#### [WHAT TO WORK ON]
Set down, character for character, everything in the records below from the line holding "yellow brick E4:G4" down to the line holding "green plate G1:H4", and no other line.

#### [INFORMATION PROVIDED]
+===+

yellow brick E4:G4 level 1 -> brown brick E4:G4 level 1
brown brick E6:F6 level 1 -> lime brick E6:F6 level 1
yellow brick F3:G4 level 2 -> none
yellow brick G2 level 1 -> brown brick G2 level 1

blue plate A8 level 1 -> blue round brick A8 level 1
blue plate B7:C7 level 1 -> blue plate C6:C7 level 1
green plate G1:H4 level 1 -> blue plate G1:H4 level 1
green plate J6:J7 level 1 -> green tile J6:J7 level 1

+===+

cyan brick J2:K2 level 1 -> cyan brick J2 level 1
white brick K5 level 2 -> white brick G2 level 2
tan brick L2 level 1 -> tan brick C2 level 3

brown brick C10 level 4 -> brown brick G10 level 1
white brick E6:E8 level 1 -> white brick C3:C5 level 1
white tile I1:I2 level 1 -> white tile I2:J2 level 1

+===+

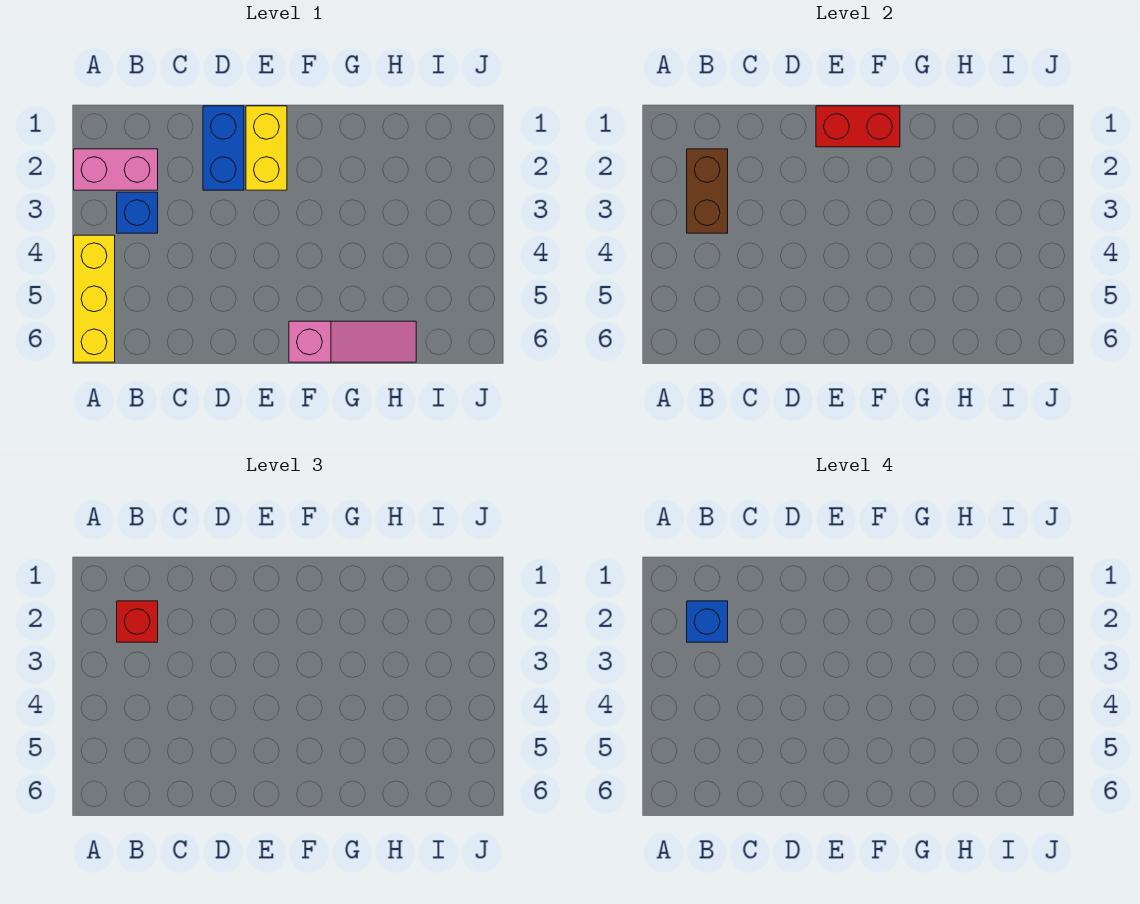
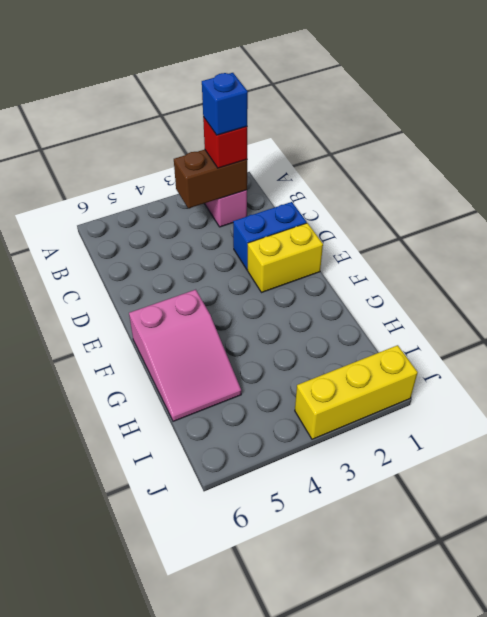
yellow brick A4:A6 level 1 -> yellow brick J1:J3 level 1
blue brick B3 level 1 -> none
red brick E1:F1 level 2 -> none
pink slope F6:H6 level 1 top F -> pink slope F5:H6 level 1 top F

+===+

#### [EXERCISE SOLUTION]
yellow brick E4:G4 level 1 -> brown brick E4:G4 level 1
brown brick E6:F6 level 1 -> lime brick E6:F6 level 1
yellow brick F3:G4 level 2 -> none
yellow brick G2 level 1 -> brown brick G2 level 1

blue plate A8 level 1 -> blue round brick A8 level 1
blue plate B7:C7 level 1 -> blue plate C6:C7 level 1
green plate G1:H4 level 1 -> blue plate G1:H4 level 1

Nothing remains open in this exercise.